## Records for processing:
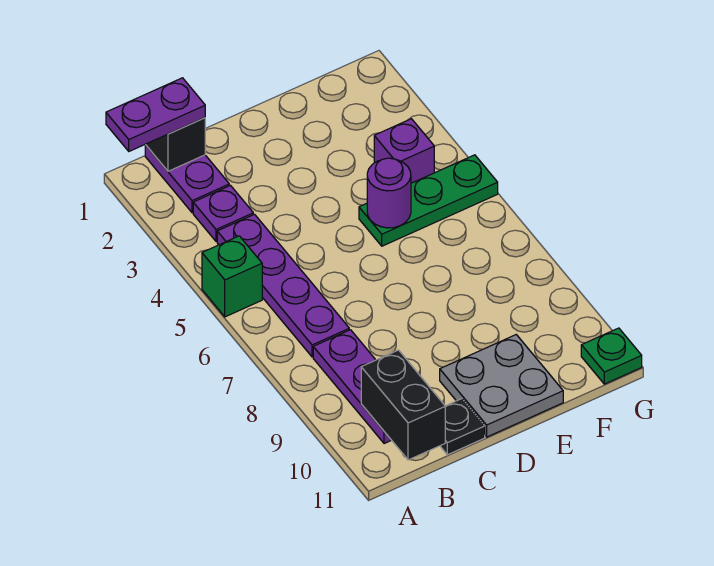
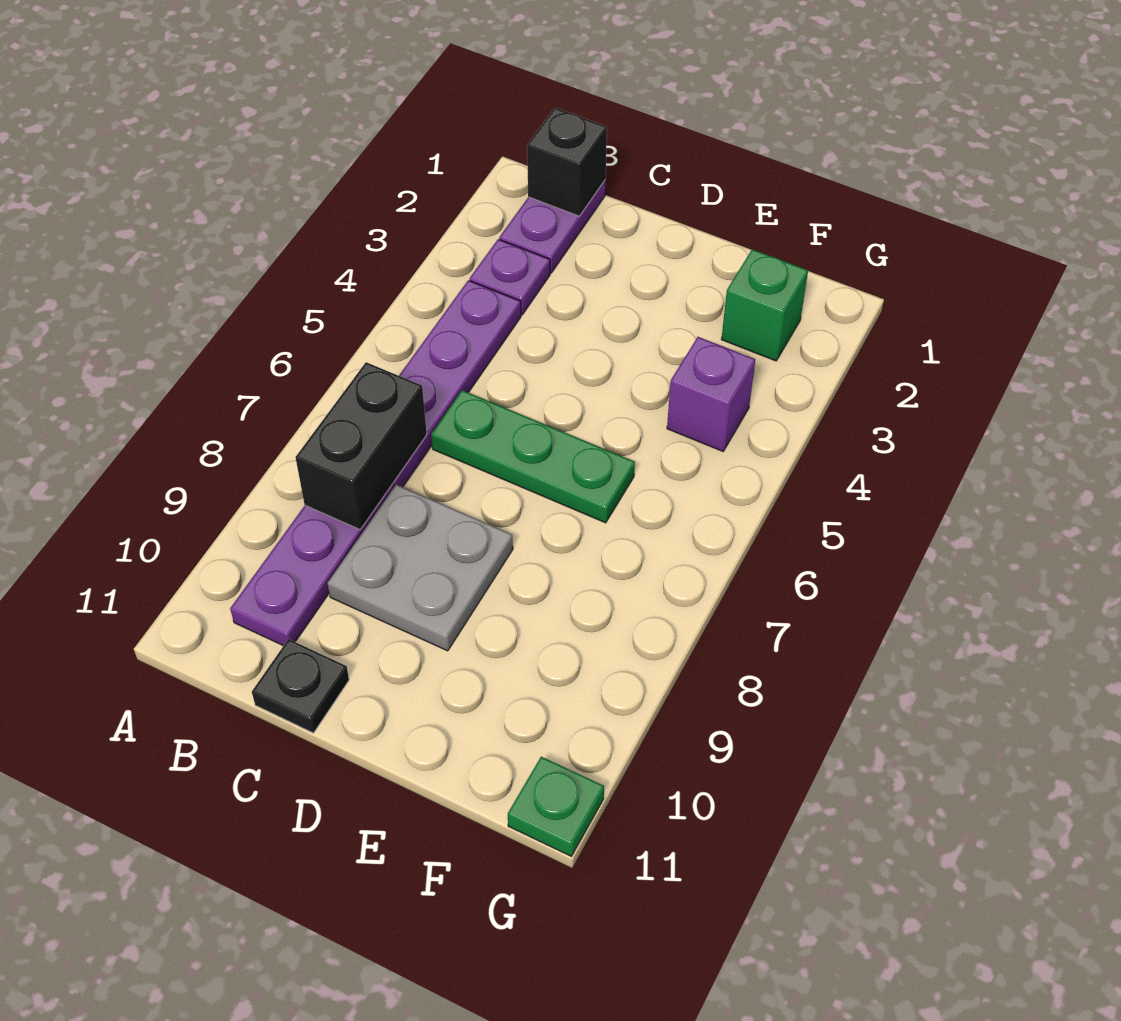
purple plate A1:B1 level 3 -> none
green brick A5 level 1 -> green brick F2 level 1
black brick B10:B11 level 2 -> black brick B7:B8 level 2
grey plate D10:E11 level 1 -> grey plate C8:D9 level 1
green plate E5:G5 level 1 -> green plate C6:E6 level 1
purple round brick E5 level 2 -> none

## What you are asked to do:
The job here is to find each line above with the word "purple" and copy it.

## Written answer:
purple plate A1:B1 level 3 -> none
purple round brick E5 level 2 -> none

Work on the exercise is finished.